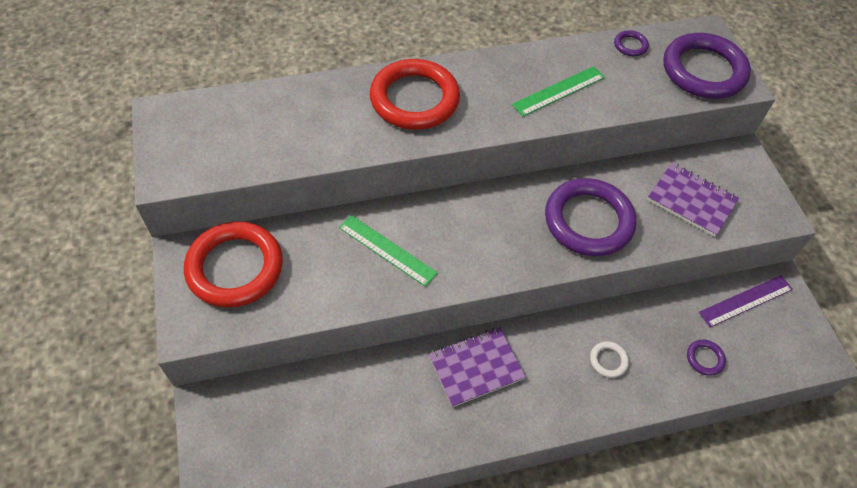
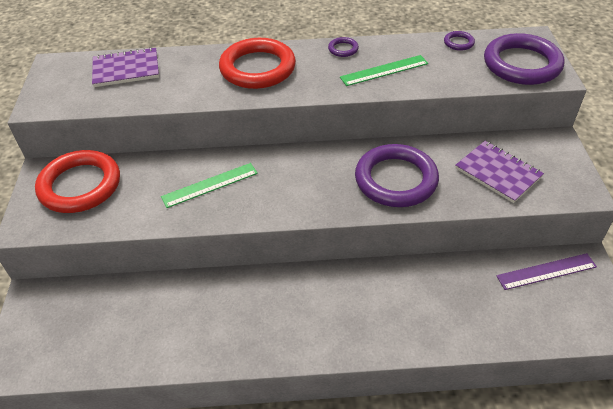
camera: 15 degrees right, 10 degrees down
(387, 250) = (210, 185): green ruler -> green ruler turned 75 degrees counterclockwise
(476, 367) = (272, 297): purple notebook -> purple notebook (126, 69)
(608, 360) = (397, 306): white ring -> none
(704, 358) = (494, 316): purple ring -> purple ring (343, 49)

Exercise brief - All of the data above must be printed exactly, minus its pictures.

Output of the task -
camera: 15 degrees right, 10 degrees down
(387, 250) = (210, 185): green ruler -> green ruler turned 75 degrees counterclockwise
(476, 367) = (272, 297): purple notebook -> purple notebook (126, 69)
(608, 360) = (397, 306): white ring -> none
(704, 358) = (494, 316): purple ring -> purple ring (343, 49)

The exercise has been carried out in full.